*Problem requirements:* Starting with the line containing "<457,148> to <723,491>" and going on through the line containing "<289,326> to <320,438>", return the lines of the data below exactly, and only those.

--------

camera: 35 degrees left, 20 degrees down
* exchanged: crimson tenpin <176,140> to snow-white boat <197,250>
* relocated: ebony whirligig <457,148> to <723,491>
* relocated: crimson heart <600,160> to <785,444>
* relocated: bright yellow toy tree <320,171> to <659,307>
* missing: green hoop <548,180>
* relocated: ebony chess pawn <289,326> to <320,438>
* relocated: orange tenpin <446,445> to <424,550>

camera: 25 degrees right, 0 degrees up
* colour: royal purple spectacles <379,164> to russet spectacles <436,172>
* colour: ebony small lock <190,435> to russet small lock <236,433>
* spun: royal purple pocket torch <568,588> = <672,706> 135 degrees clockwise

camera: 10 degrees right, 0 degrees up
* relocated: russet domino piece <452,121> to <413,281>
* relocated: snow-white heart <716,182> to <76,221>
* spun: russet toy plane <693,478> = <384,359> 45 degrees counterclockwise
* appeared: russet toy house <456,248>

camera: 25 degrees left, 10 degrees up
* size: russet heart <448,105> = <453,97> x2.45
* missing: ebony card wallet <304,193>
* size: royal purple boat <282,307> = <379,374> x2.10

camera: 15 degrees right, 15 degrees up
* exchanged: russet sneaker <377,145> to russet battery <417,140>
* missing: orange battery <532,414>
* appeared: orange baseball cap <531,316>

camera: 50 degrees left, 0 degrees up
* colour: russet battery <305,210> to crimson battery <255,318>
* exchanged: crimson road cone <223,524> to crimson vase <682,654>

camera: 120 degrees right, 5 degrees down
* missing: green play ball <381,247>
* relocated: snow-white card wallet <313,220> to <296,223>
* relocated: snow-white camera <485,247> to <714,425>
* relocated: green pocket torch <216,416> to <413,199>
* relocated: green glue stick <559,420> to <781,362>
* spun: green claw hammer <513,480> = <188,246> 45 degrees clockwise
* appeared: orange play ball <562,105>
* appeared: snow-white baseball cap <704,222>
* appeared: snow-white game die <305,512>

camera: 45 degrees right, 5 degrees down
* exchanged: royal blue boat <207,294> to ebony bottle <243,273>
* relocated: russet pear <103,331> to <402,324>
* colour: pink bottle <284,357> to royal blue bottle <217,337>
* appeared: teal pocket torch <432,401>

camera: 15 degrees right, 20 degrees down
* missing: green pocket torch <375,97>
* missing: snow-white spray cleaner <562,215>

--------

*Task response:*
* relocated: ebony whirligig <457,148> to <723,491>
* relocated: crimson heart <600,160> to <785,444>
* relocated: bright yellow toy tree <320,171> to <659,307>
* missing: green hoop <548,180>
* relocated: ebony chess pawn <289,326> to <320,438>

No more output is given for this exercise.